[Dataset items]
------
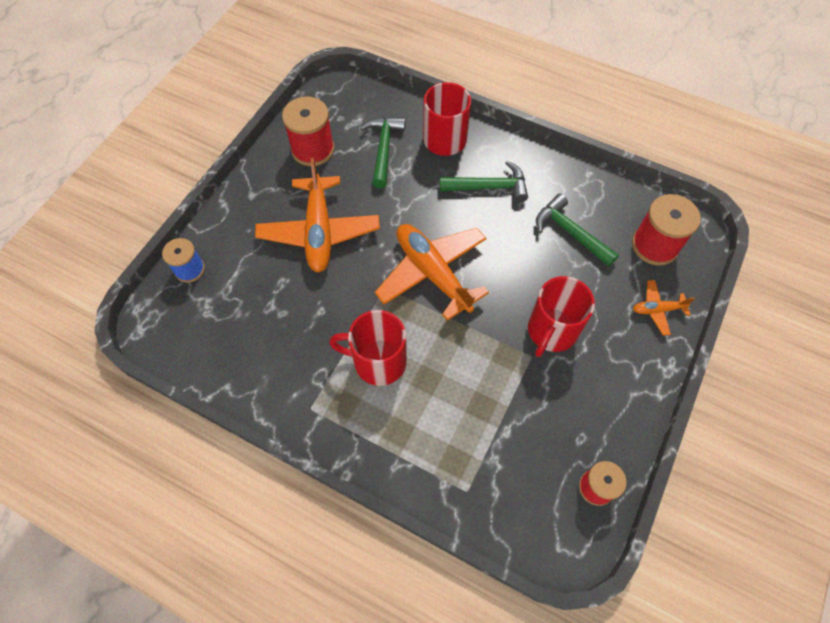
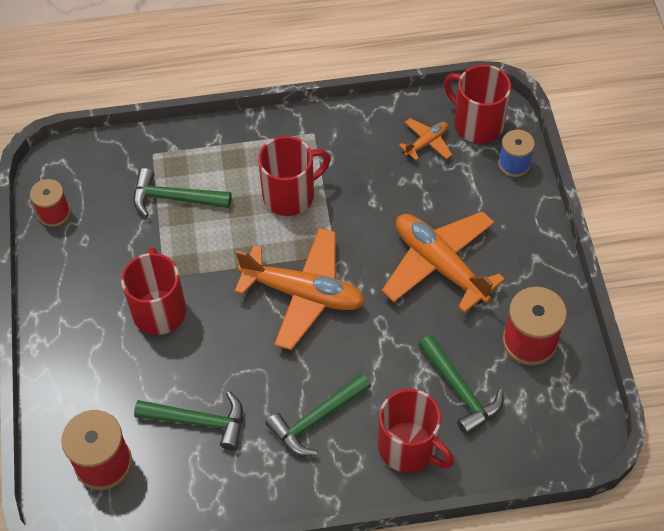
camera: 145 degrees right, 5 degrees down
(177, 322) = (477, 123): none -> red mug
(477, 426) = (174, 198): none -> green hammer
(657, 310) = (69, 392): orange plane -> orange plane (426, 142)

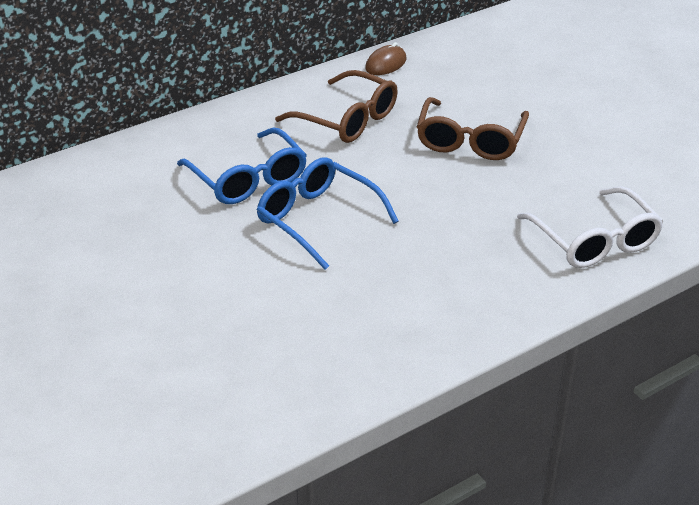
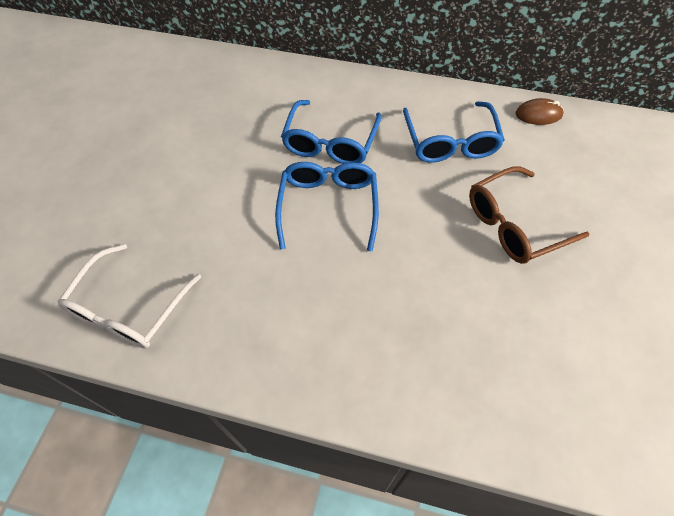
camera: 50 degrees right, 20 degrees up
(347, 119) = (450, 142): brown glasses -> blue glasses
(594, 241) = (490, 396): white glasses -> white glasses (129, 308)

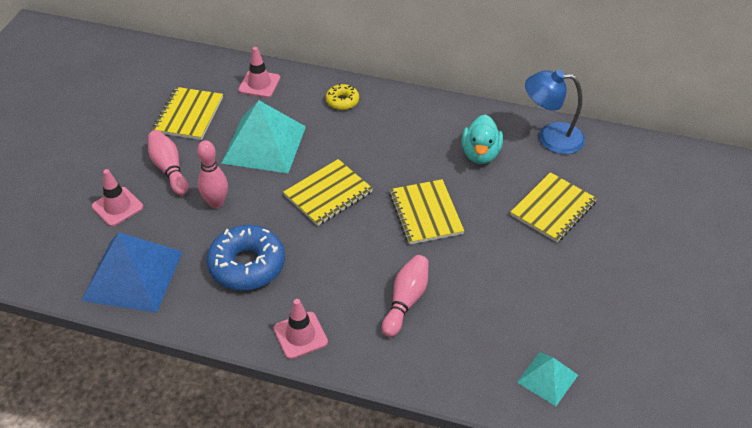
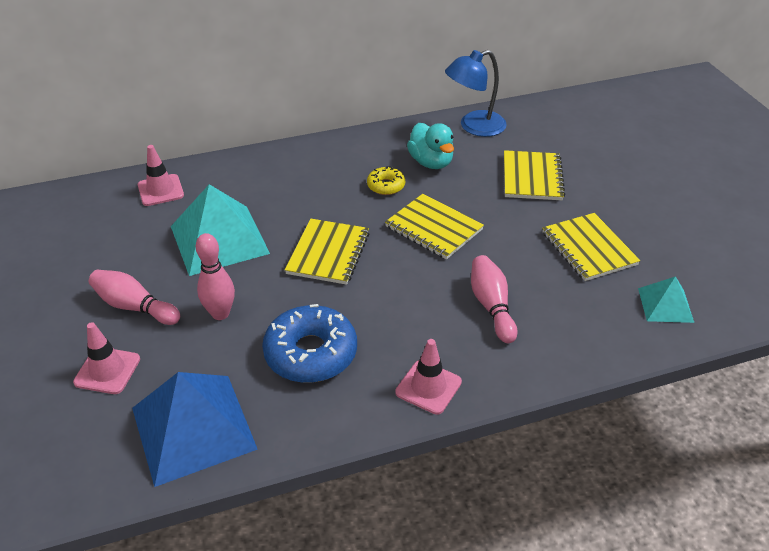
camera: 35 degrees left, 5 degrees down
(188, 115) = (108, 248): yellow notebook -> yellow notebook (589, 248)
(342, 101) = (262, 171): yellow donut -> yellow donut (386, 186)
------
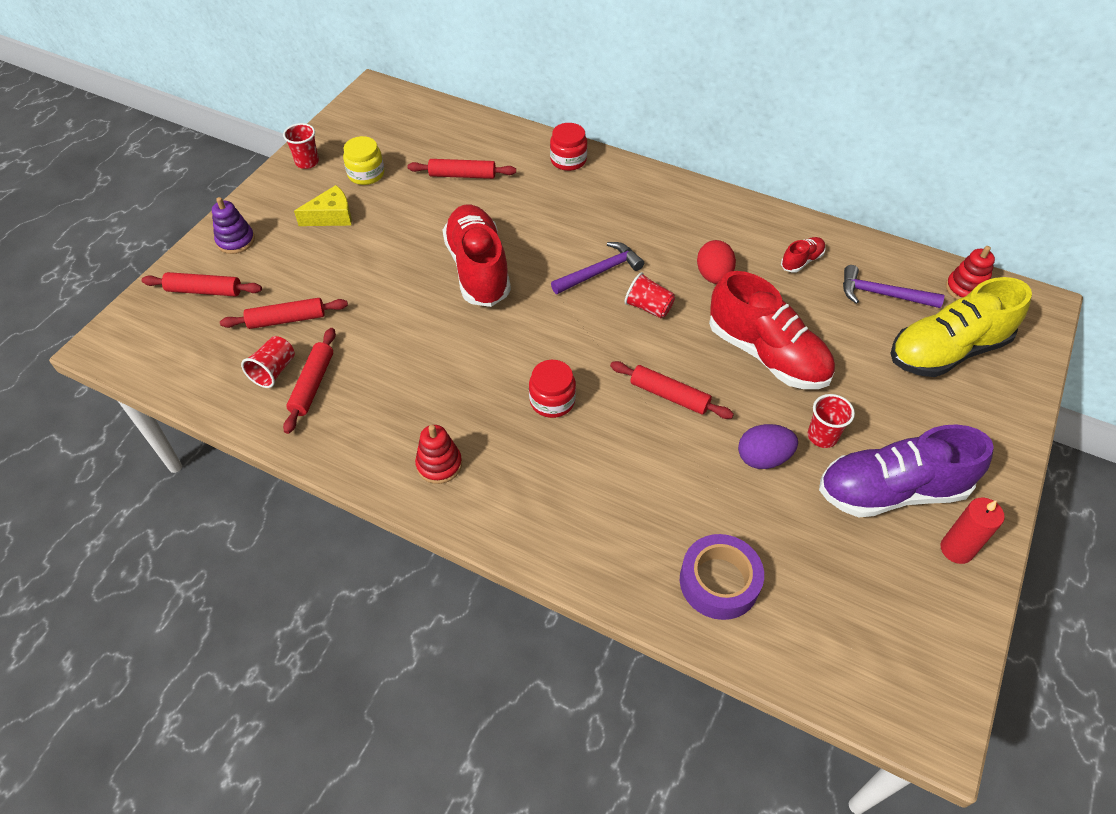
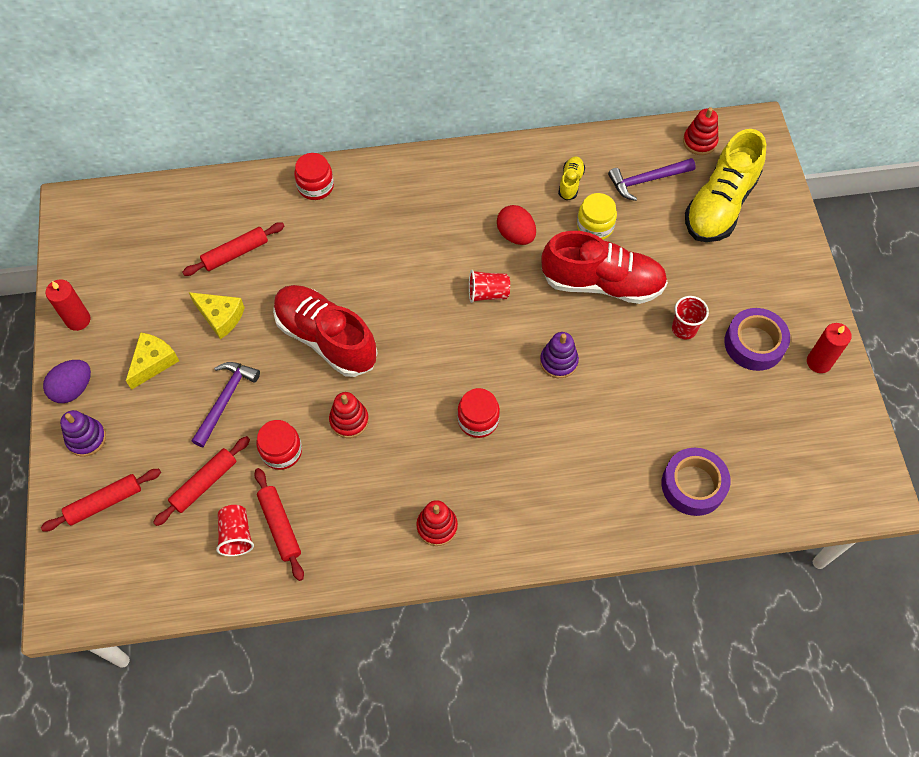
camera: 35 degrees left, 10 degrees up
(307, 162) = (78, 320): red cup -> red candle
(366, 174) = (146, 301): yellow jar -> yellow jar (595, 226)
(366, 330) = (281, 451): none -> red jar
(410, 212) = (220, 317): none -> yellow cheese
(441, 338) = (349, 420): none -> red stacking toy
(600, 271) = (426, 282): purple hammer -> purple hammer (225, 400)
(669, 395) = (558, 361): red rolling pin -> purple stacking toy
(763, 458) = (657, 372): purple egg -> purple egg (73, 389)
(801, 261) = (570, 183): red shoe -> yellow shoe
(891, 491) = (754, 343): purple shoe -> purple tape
------
■ **Your assignment**
Reproduce exactly the section above that begins at the line containing "camera: 35 degrees left, 10 degrees up" and ends at the line containing "(441, 338) = (349, 420): none", leaving out all other lines.

■ **Task answer**
camera: 35 degrees left, 10 degrees up
(307, 162) = (78, 320): red cup -> red candle
(366, 174) = (146, 301): yellow jar -> yellow jar (595, 226)
(366, 330) = (281, 451): none -> red jar
(410, 212) = (220, 317): none -> yellow cheese
(441, 338) = (349, 420): none -> red stacking toy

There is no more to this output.